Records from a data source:
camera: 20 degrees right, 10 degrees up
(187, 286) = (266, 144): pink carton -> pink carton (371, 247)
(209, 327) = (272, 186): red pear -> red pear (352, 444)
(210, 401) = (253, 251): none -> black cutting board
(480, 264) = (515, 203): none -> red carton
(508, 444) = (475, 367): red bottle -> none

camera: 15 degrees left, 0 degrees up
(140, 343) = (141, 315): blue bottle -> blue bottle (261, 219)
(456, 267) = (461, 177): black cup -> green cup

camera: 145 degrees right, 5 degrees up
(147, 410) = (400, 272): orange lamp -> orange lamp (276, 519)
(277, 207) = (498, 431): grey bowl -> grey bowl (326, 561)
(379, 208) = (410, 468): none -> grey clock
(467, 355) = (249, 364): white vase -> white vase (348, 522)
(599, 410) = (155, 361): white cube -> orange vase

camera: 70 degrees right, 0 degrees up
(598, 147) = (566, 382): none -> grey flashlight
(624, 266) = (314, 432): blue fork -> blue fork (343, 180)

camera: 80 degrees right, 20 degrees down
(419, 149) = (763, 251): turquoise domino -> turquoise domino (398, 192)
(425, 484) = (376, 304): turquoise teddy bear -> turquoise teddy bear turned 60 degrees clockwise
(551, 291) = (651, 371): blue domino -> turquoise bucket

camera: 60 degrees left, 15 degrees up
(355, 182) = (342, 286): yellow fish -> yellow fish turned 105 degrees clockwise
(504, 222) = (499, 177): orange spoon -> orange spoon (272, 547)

◆ **Exercise objective**:
Retype, without changes, the lines from the line holding "(355, 182) = (342, 286): yellow" to the end of the data, both ends included.

◆ **Answer to this task**:
(355, 182) = (342, 286): yellow fish -> yellow fish turned 105 degrees clockwise
(504, 222) = (499, 177): orange spoon -> orange spoon (272, 547)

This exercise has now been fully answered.